__Given data__:
%%

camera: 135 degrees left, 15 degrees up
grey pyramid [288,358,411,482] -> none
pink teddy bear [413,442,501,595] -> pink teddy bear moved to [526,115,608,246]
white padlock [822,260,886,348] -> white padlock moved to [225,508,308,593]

%%

__Task to carry out__:
Take the lines above from the one holding "grey pyramid [288,358,411,482] -> none" to the last and output them exactly.

__Written reply__:
grey pyramid [288,358,411,482] -> none
pink teddy bear [413,442,501,595] -> pink teddy bear moved to [526,115,608,246]
white padlock [822,260,886,348] -> white padlock moved to [225,508,308,593]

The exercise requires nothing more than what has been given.